ASSIGNED TASK
Pictures should be omitted from your copy. Everything else in the entries below must be restated word for word.

RECORDS TO USE
┄┄┄┄┄┄┄┄┄┄

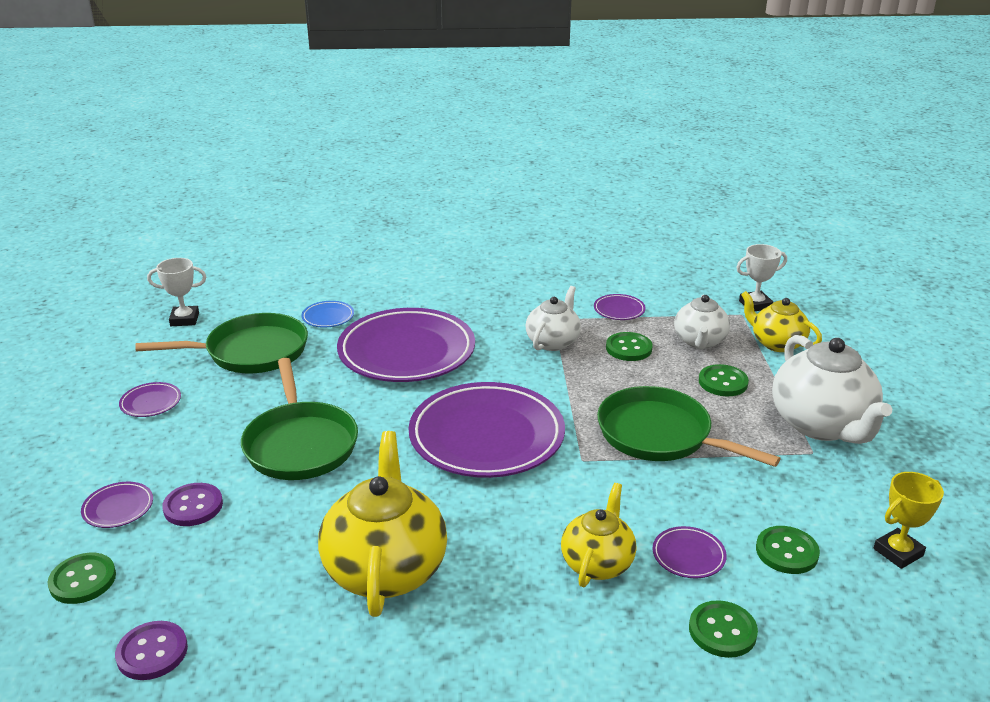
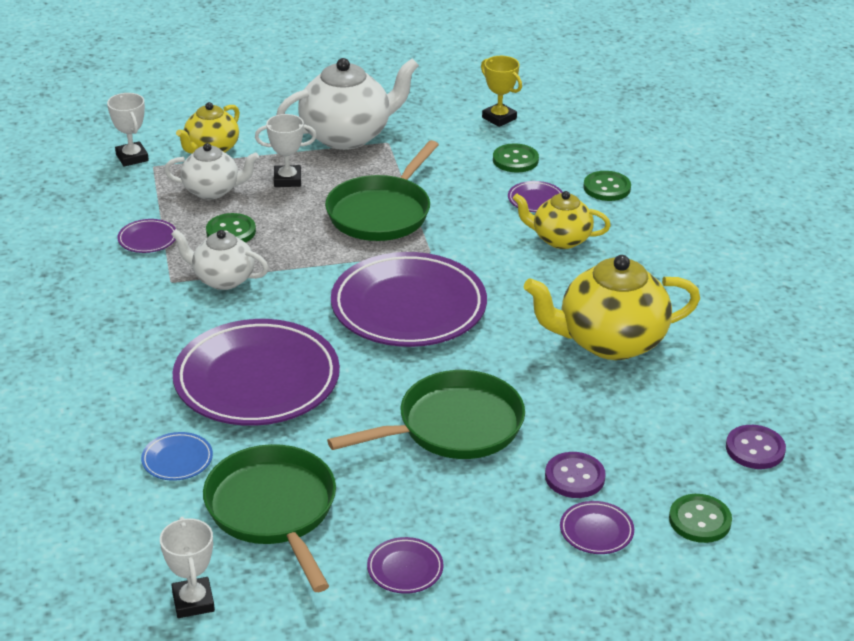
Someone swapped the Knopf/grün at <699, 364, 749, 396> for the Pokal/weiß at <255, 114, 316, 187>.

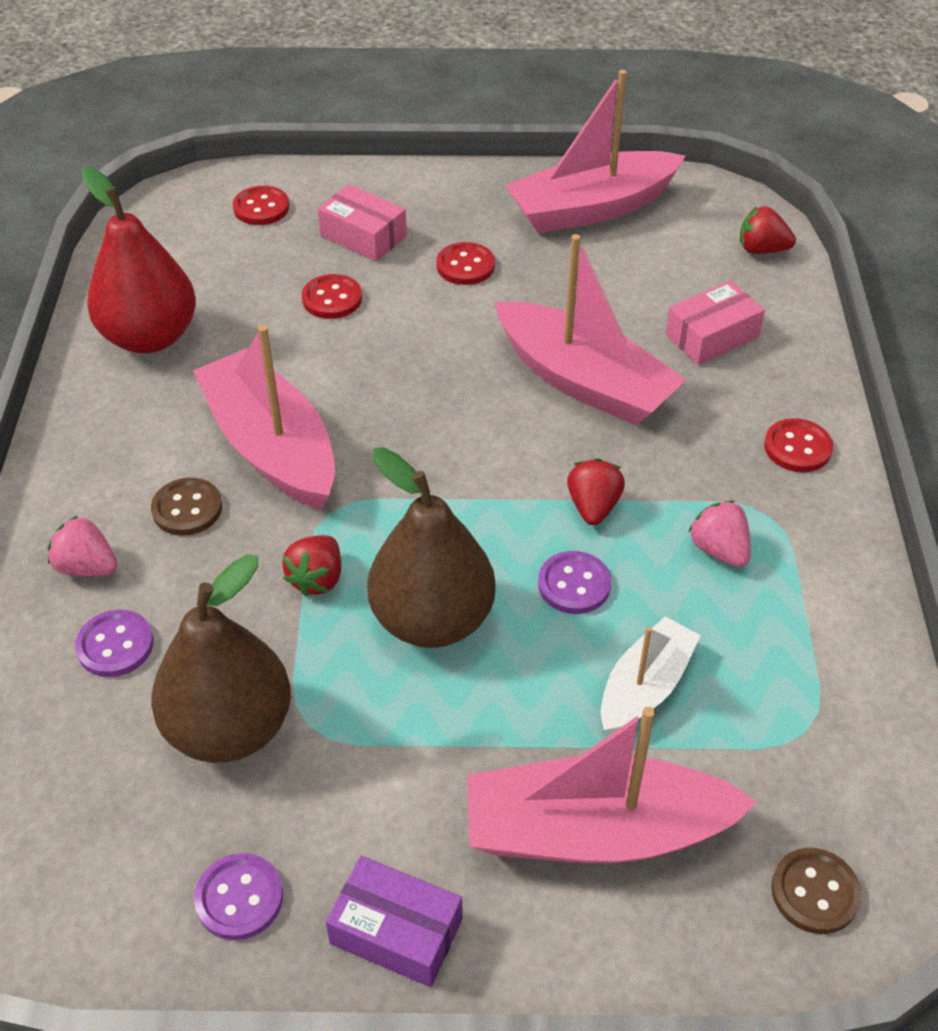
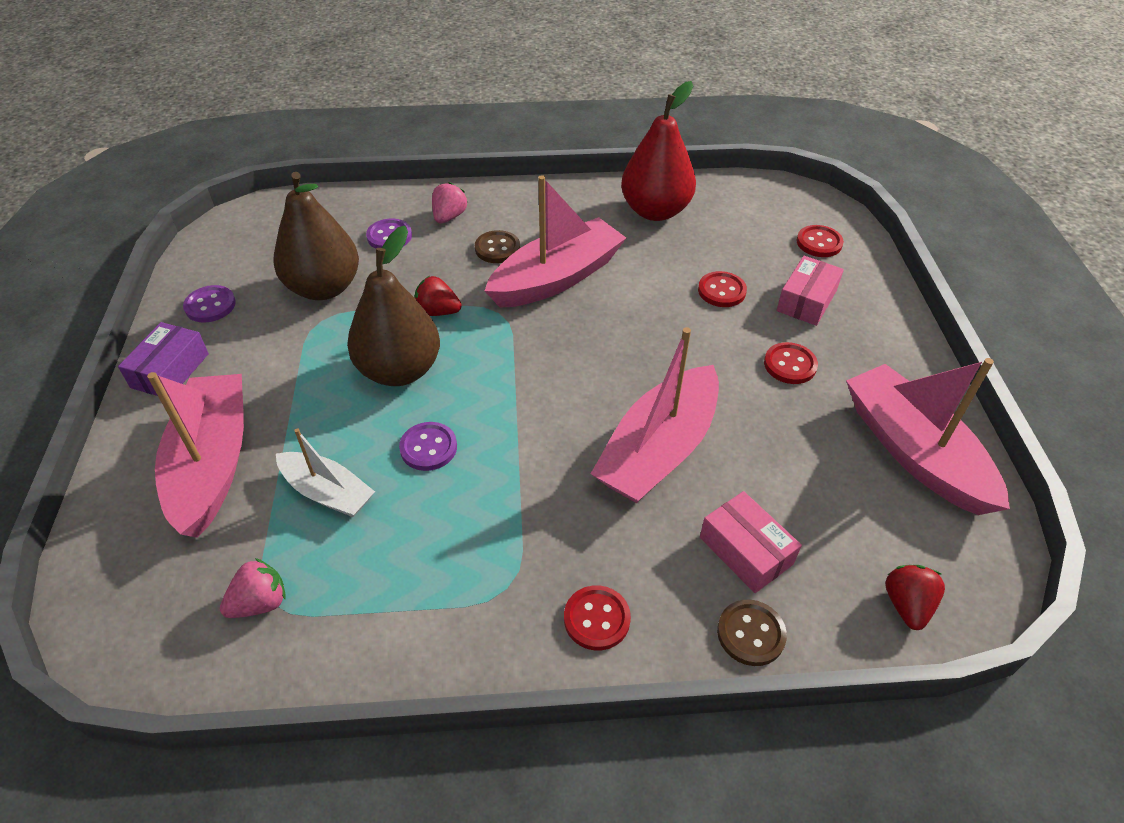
Someone carried the Erdbeere/rosa from <688, 501, 751, 567> to <220, 558, 286, 618>.
Someone carried the Knopf/braun from <771, 848, 862, 934> to <717, 600, 787, 666>.
Someone took away the Erdbeere/rot at <567, 458, 625, 525>.

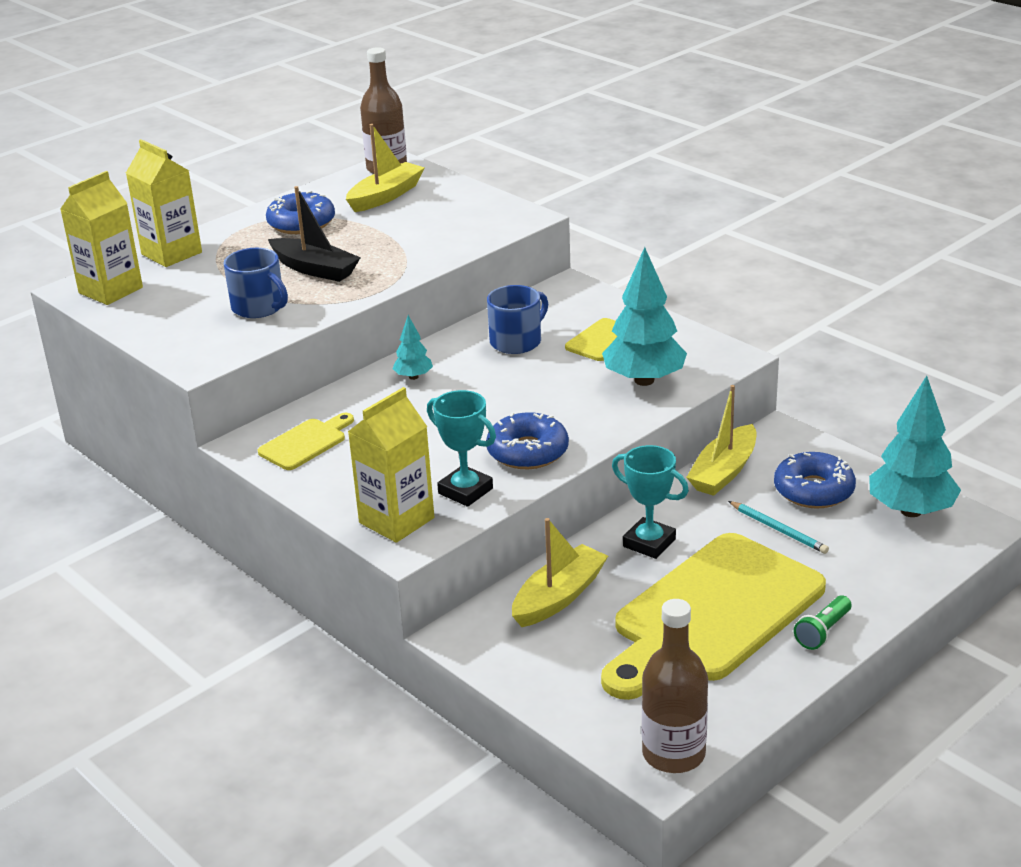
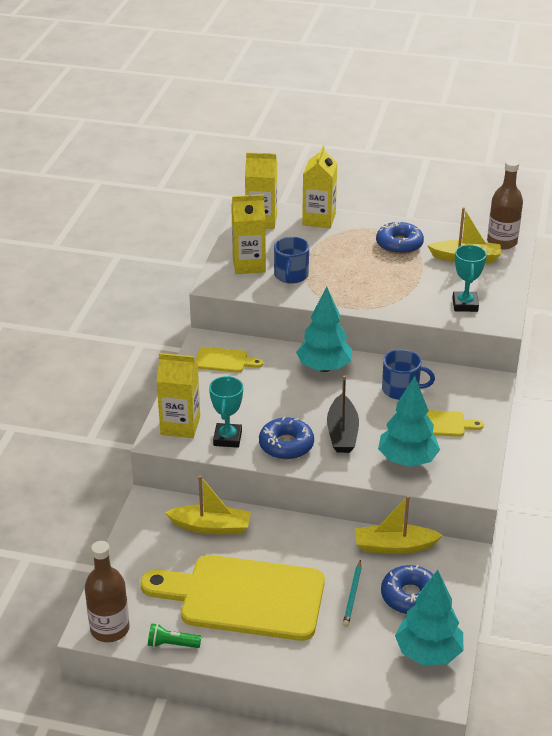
Someone carried the Taschenlampe/grün from <794, 595, 852, 650> to <148, 623, 201, 648>.
Someone put down the Getränkekarton/gelb at <231, 194, 266, 274>.
Someone scaled the Baum/türkis at <392, 315, 433, 380> by 2.05.
Someone carried the Boot/schwarz from <268, 186, 361, 282> to <327, 375, 359, 453>.
Someone carried the Pokal/türkis from <612, 445, 689, 559> to <452, 245, 487, 312>.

┄┄┄┄┄┄┄┄┄┄

RESULT OF THE EXERCISE
Someone swapped the Knopf/grün at <699, 364, 749, 396> for the Pokal/weiß at <255, 114, 316, 187>.

Someone carried the Erdbeere/rosa from <688, 501, 751, 567> to <220, 558, 286, 618>.
Someone carried the Knopf/braun from <771, 848, 862, 934> to <717, 600, 787, 666>.
Someone took away the Erdbeere/rot at <567, 458, 625, 525>.

Someone carried the Taschenlampe/grün from <794, 595, 852, 650> to <148, 623, 201, 648>.
Someone put down the Getränkekarton/gelb at <231, 194, 266, 274>.
Someone scaled the Baum/türkis at <392, 315, 433, 380> by 2.05.
Someone carried the Boot/schwarz from <268, 186, 361, 282> to <327, 375, 359, 453>.
Someone carried the Pokal/türkis from <612, 445, 689, 559> to <452, 245, 487, 312>.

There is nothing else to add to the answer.